- [Task]
Look through the data below and extract, unchanged, the lines from the one that contains "R7: none -> 1.2k (N15, VCC)" to the one that contains "U7: 74AHC595 -> 74LS595", both included.

- [Given data]
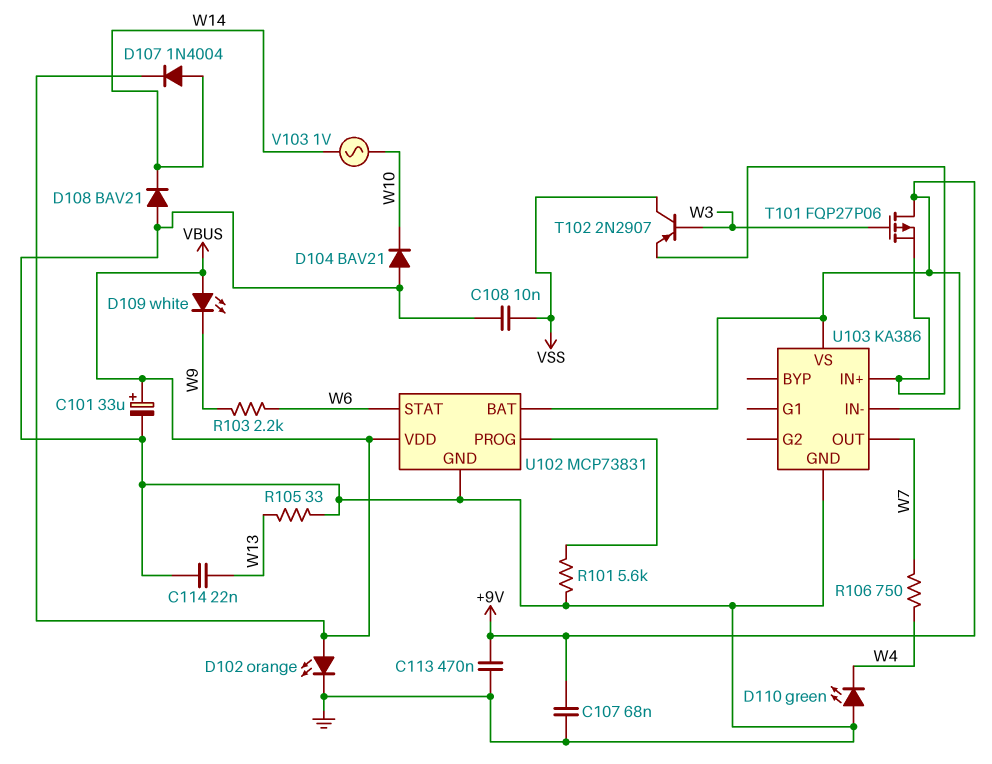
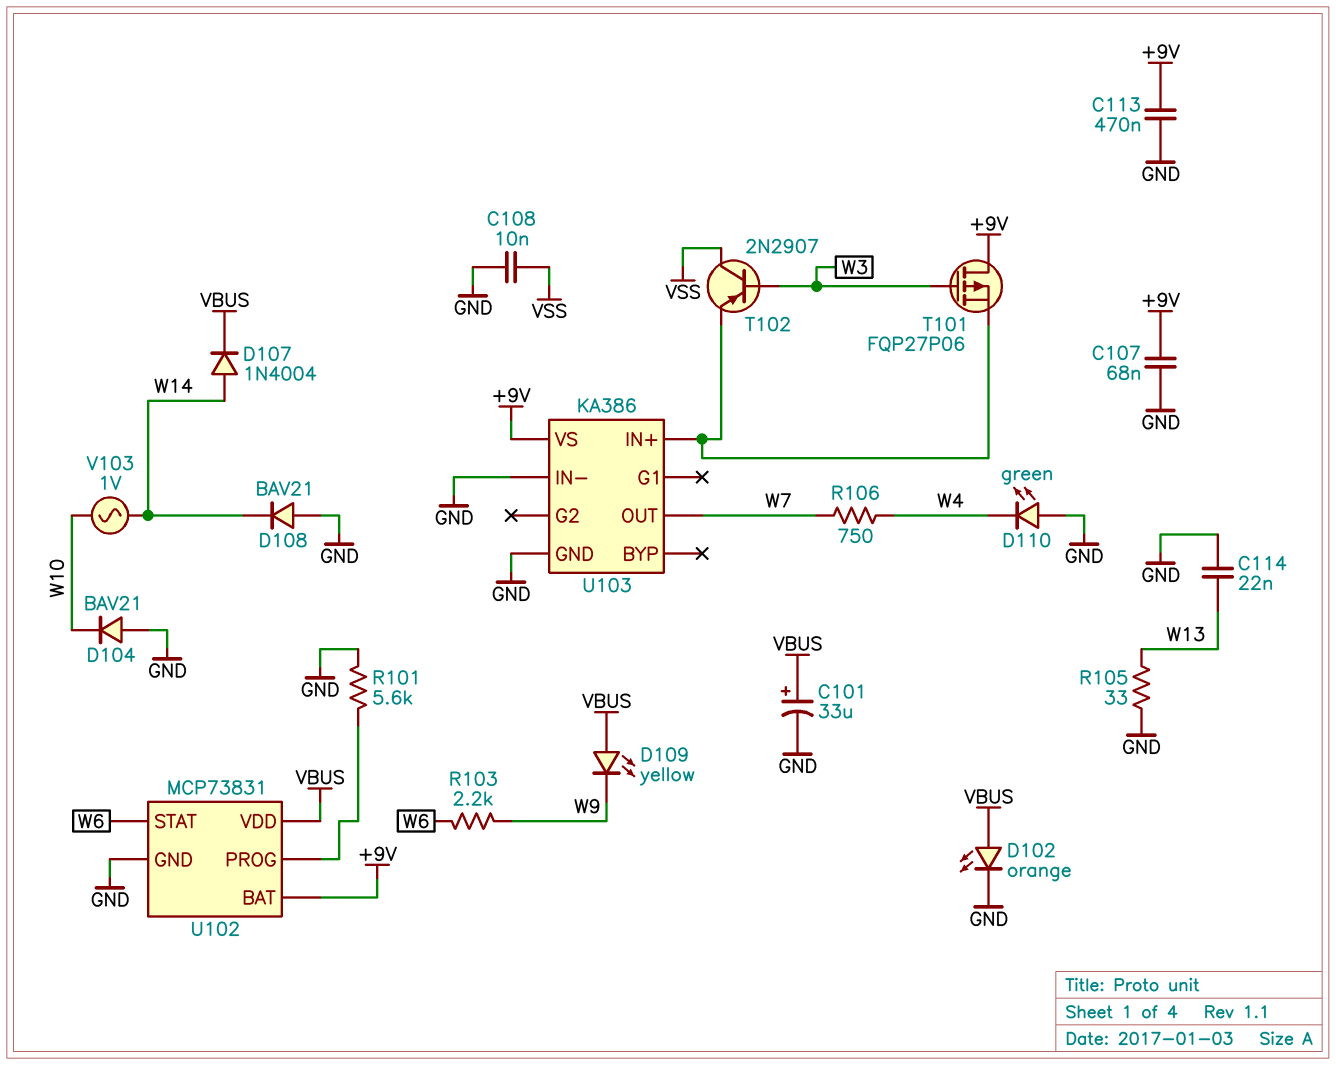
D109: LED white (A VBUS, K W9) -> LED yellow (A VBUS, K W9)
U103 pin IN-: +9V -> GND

==

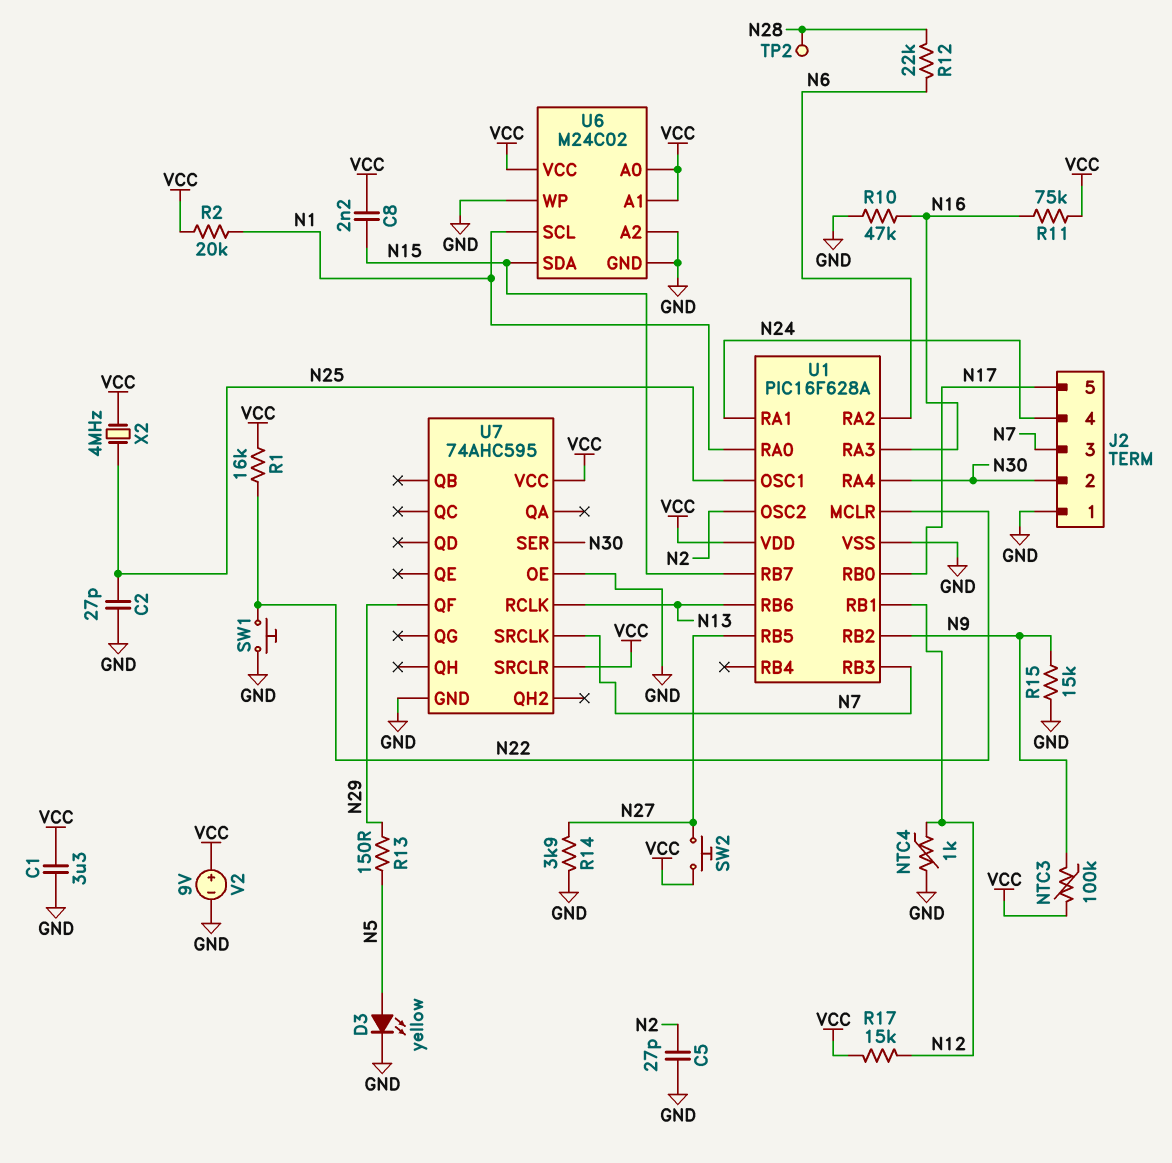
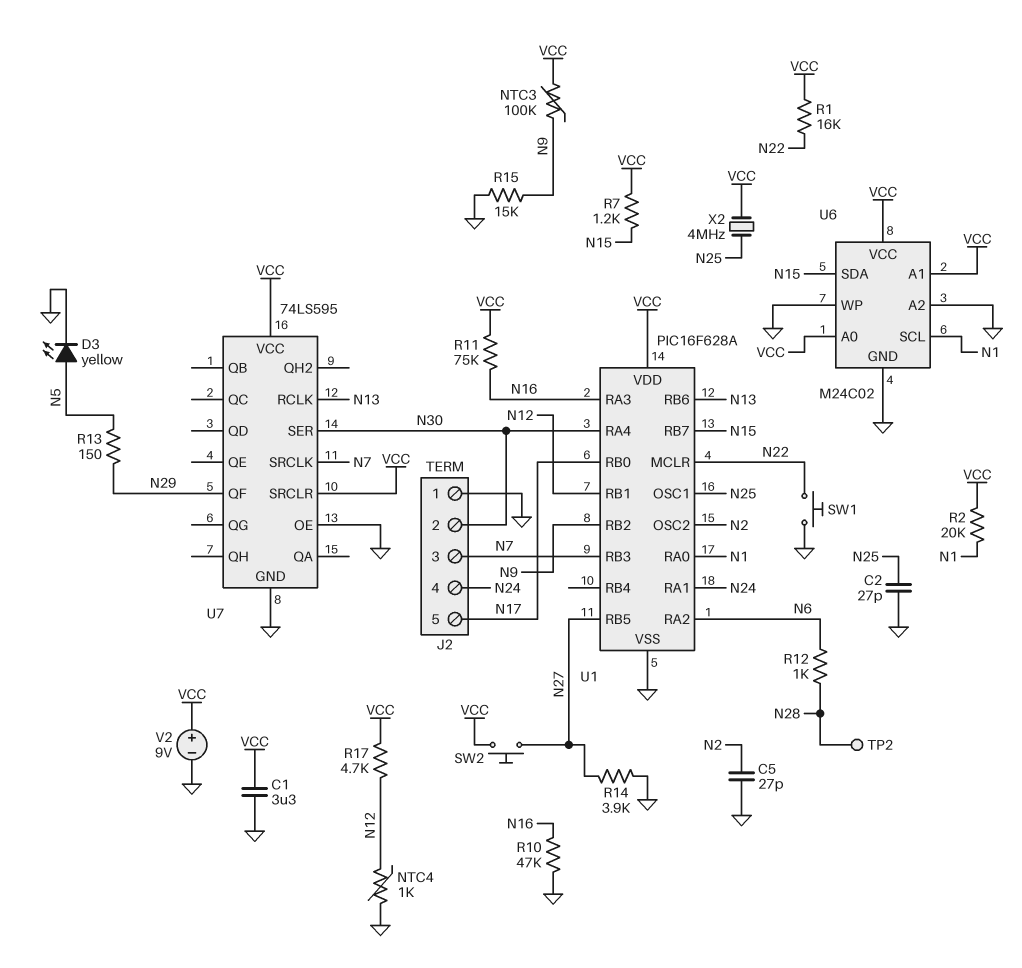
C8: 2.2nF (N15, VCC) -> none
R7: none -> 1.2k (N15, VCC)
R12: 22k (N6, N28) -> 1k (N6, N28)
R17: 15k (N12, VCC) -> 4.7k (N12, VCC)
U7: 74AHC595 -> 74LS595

- [Answer for this exercise]
R7: none -> 1.2k (N15, VCC)
R12: 22k (N6, N28) -> 1k (N6, N28)
R17: 15k (N12, VCC) -> 4.7k (N12, VCC)
U7: 74AHC595 -> 74LS595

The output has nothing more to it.